### [What to do]
Please reproduce exactly the line that carries "camera: 110 degrees left, 20 degrees up" and all remaining lines through the last line of the data, and write nothing else.

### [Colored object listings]
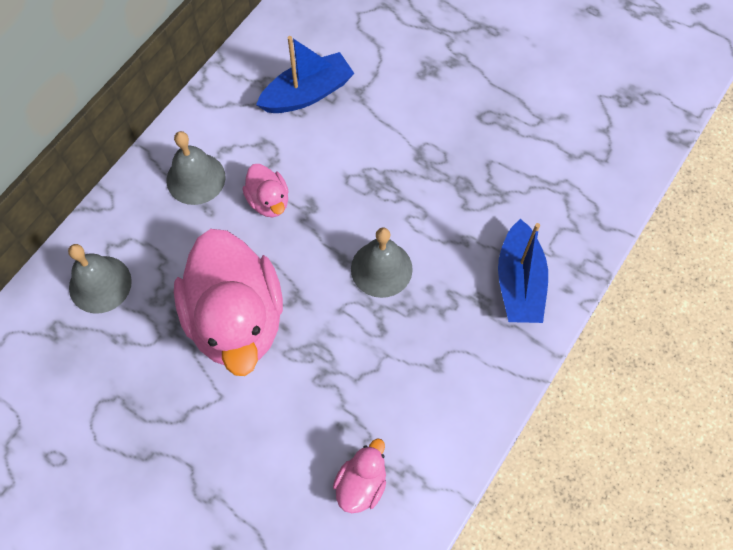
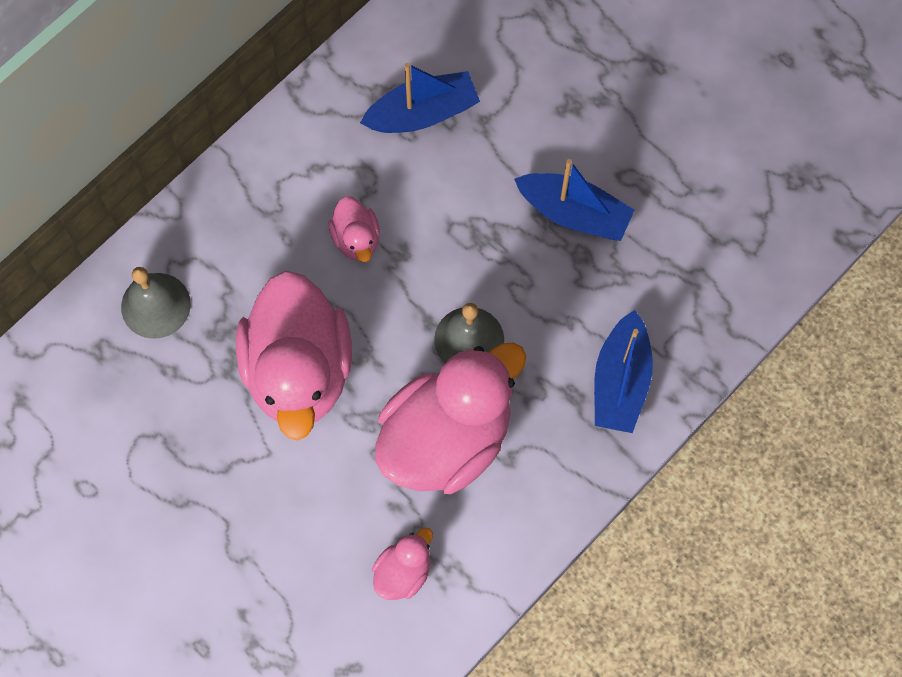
camera: 10 degrees right, 5 degrees up
grey bell [166,131,226,205] -> none
none -> pink duck [375,343,526,494]
none -> blue boat [514,159,635,241]

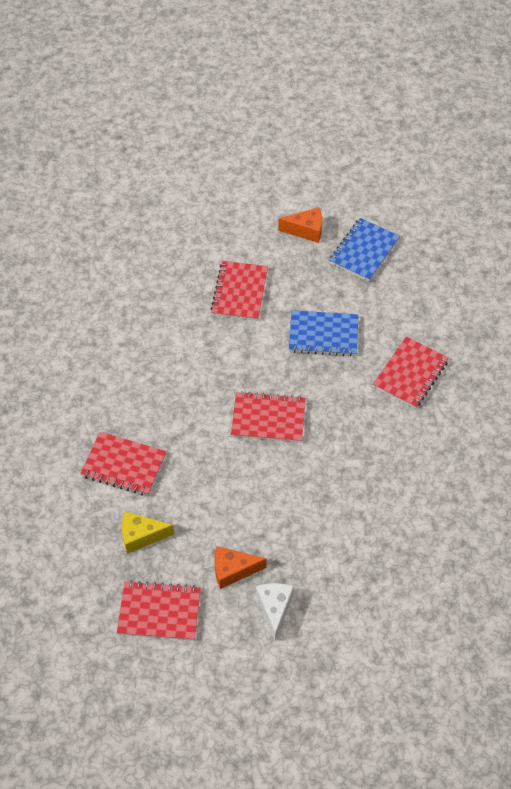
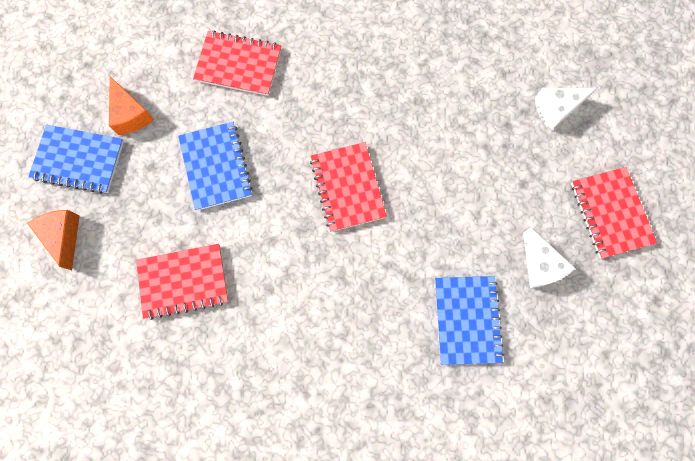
camera: 110 degrees left, 20 degrees up
red notebook [80,432,166,496] -> blue notebook [435,276,504,365]
yellow cheese [122,511,174,554] -> white cheese [523,228,575,288]
orange cheese [214,546,267,589] -> orange cheese moved to [109,76,154,135]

### [Exercise solution]
camera: 110 degrees left, 20 degrees up
red notebook [80,432,166,496] -> blue notebook [435,276,504,365]
yellow cheese [122,511,174,554] -> white cheese [523,228,575,288]
orange cheese [214,546,267,589] -> orange cheese moved to [109,76,154,135]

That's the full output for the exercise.